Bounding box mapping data
--------------------------------------------------
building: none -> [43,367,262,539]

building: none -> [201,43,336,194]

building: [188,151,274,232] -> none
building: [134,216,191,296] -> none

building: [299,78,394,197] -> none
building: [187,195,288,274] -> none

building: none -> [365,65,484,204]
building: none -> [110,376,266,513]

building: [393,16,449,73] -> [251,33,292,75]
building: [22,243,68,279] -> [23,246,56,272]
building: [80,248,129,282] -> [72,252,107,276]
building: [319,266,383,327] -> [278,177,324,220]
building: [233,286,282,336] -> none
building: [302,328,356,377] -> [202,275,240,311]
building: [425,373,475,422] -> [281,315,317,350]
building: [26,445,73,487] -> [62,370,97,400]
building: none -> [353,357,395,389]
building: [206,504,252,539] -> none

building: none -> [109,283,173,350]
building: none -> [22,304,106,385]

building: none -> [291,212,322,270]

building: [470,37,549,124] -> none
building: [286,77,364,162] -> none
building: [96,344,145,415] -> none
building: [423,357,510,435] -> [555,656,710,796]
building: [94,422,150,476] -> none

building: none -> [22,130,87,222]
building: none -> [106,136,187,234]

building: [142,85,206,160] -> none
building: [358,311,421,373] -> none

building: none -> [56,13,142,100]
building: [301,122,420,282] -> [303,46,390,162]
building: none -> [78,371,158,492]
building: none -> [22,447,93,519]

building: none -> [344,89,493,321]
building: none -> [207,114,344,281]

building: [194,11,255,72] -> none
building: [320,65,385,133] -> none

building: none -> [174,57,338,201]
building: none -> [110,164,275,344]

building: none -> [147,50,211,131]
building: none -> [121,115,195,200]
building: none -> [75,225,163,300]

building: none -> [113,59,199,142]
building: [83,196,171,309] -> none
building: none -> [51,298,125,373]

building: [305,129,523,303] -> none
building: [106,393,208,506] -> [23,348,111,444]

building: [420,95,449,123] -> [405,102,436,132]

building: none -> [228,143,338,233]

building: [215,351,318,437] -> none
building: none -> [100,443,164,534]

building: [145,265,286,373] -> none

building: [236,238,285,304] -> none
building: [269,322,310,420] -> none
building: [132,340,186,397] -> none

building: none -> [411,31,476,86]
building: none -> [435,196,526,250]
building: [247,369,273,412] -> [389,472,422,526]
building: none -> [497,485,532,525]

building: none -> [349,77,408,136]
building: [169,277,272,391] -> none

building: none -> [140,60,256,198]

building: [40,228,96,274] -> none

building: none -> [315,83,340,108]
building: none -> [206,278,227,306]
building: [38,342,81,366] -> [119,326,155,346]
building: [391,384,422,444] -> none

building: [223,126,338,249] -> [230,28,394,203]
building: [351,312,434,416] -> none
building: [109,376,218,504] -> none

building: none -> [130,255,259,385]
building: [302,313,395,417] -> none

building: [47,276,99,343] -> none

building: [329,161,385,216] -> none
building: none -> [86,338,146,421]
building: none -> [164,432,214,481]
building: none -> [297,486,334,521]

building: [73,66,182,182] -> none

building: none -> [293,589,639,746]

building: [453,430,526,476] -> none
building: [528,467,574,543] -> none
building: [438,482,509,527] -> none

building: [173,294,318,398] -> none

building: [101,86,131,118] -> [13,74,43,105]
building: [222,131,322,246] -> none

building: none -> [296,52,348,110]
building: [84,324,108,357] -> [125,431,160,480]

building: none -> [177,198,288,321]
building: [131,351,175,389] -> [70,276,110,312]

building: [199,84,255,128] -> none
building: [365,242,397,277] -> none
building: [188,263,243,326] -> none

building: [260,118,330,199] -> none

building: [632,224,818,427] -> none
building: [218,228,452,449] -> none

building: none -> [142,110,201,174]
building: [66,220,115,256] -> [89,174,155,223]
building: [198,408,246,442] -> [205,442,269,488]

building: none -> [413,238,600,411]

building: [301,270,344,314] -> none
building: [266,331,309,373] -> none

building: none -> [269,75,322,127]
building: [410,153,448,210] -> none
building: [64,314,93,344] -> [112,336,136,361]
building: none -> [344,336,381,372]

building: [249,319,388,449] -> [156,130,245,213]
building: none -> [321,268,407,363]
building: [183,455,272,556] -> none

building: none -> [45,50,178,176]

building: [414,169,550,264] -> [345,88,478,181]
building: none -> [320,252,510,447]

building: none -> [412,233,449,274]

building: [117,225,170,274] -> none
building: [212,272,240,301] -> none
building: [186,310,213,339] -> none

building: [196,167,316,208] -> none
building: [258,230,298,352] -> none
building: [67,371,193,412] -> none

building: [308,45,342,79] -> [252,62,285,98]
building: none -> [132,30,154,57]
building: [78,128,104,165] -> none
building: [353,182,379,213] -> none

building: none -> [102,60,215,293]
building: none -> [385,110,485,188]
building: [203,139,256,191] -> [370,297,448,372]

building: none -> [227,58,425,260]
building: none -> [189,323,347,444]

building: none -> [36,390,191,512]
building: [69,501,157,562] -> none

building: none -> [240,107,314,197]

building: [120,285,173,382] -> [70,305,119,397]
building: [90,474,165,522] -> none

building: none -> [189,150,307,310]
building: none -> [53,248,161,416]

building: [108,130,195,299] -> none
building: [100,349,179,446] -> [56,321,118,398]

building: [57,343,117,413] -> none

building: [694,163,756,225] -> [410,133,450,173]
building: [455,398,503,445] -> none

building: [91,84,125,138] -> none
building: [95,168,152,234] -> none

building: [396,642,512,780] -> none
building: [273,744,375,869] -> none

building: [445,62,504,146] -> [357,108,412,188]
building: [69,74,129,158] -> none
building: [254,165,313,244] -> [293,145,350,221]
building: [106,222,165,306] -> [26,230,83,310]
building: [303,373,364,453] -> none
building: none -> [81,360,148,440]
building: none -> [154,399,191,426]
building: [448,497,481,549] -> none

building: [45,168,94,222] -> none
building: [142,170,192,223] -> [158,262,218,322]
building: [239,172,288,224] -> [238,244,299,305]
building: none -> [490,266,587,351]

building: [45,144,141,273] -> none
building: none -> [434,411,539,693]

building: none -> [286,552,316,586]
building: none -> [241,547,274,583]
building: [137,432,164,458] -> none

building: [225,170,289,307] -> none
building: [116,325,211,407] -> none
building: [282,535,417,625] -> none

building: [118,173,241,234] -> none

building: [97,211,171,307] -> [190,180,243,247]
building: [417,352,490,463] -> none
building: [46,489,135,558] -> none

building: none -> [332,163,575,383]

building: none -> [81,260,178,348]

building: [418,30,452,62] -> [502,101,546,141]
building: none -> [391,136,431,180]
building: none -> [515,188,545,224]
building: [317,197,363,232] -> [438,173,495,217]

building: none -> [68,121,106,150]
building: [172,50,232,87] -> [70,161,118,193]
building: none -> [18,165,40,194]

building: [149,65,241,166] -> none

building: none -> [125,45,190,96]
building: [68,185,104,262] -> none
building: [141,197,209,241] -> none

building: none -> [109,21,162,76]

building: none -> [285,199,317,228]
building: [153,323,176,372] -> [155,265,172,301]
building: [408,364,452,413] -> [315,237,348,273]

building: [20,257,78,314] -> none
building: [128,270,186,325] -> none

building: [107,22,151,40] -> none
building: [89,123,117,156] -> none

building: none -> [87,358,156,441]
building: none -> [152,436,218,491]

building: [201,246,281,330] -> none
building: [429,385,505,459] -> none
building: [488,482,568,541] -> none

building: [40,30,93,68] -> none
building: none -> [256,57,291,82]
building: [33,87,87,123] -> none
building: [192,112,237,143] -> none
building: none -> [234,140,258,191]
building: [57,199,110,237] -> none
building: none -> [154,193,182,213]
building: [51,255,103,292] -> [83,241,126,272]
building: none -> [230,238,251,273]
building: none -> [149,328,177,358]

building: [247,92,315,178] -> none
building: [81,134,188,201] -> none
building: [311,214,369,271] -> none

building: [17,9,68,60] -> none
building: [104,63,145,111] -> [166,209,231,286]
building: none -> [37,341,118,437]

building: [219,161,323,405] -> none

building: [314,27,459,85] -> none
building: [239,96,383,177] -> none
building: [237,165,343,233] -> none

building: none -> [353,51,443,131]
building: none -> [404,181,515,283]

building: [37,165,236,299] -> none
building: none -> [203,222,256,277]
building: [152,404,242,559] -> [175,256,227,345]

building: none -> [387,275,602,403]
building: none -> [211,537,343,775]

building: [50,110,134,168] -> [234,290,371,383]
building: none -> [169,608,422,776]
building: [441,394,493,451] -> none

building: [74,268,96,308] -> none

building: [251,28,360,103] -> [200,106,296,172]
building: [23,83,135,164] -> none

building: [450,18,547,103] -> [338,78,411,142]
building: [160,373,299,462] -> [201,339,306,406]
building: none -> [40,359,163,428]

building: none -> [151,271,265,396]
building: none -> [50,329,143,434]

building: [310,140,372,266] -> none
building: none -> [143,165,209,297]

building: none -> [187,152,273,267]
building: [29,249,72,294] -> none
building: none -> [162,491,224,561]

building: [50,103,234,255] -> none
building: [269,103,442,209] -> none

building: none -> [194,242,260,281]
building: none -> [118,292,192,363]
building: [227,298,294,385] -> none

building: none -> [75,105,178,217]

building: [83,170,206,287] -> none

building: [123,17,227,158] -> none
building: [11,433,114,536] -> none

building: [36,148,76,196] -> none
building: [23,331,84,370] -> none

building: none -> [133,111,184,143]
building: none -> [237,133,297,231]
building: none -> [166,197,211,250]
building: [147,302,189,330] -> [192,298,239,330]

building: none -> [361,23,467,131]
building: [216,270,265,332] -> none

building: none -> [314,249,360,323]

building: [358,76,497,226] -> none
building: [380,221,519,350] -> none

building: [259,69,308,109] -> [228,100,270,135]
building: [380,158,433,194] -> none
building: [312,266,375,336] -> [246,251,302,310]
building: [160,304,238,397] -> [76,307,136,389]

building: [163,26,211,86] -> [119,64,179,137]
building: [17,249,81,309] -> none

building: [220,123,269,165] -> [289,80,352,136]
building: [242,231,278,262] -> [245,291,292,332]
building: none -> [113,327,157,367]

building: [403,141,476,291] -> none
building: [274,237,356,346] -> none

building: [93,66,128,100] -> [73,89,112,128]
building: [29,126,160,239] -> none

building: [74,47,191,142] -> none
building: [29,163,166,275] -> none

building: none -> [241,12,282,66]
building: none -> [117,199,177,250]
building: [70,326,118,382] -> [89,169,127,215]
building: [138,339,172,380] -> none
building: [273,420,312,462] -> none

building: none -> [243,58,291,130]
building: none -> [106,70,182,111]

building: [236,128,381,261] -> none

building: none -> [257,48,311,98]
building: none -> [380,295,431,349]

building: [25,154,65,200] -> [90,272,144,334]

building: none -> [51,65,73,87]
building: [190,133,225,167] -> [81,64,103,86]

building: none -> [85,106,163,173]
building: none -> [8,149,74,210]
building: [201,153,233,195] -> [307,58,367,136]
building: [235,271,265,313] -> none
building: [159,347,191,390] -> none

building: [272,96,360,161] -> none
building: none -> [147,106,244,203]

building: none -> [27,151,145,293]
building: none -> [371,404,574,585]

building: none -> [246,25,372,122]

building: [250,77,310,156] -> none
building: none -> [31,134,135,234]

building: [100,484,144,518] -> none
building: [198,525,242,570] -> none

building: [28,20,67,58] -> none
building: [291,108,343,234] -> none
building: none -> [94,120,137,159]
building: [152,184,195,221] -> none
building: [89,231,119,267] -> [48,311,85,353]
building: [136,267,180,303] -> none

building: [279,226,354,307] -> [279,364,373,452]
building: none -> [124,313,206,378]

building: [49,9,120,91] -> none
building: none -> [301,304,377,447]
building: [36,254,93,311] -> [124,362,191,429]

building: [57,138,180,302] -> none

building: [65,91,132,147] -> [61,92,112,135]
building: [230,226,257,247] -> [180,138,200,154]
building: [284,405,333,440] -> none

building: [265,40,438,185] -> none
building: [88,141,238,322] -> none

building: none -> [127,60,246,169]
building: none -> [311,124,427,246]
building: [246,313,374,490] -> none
--------------------------------------------------
▶ [What the task asks]:
Looking at the records above, return exactly the lines from the line with "building: [201,153,233,195] ->" to the line with "building: none -> [301,304,377,447]", both ends included.

▶ [Result]:
building: [201,153,233,195] -> [307,58,367,136]
building: [235,271,265,313] -> none
building: [159,347,191,390] -> none

building: [272,96,360,161] -> none
building: none -> [147,106,244,203]

building: none -> [27,151,145,293]
building: none -> [371,404,574,585]

building: none -> [246,25,372,122]

building: [250,77,310,156] -> none
building: none -> [31,134,135,234]

building: [100,484,144,518] -> none
building: [198,525,242,570] -> none

building: [28,20,67,58] -> none
building: [291,108,343,234] -> none
building: none -> [94,120,137,159]
building: [152,184,195,221] -> none
building: [89,231,119,267] -> [48,311,85,353]
building: [136,267,180,303] -> none

building: [279,226,354,307] -> [279,364,373,452]
building: none -> [124,313,206,378]

building: [49,9,120,91] -> none
building: none -> [301,304,377,447]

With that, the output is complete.